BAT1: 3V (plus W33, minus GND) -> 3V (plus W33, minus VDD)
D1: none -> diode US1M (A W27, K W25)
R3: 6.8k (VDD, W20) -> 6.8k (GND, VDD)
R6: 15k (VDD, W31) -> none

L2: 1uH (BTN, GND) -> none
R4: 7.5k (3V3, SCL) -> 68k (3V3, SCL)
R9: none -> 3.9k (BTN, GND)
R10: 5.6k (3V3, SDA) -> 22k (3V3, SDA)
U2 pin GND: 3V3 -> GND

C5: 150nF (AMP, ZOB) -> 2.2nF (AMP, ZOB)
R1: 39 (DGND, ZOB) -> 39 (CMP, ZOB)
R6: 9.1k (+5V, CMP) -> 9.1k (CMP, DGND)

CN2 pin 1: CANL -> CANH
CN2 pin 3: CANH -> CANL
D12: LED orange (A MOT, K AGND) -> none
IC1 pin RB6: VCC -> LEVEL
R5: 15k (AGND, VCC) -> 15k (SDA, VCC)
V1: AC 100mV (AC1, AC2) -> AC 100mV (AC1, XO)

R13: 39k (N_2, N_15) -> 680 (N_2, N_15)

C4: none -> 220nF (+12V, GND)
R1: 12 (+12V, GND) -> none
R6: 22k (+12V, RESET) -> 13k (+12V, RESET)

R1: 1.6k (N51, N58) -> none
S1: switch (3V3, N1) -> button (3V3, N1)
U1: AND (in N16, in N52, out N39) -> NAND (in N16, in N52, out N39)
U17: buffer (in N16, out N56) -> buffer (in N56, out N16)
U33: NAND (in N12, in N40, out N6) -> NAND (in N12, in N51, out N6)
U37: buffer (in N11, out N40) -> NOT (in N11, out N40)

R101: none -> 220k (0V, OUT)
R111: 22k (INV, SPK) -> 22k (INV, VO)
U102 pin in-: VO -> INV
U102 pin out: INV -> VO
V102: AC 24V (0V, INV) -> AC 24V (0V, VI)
===
Find all lines in the records that hold the word "DGND". Copy them.

R1: 39 (DGND, ZOB) -> 39 (CMP, ZOB)
R6: 9.1k (+5V, CMP) -> 9.1k (CMP, DGND)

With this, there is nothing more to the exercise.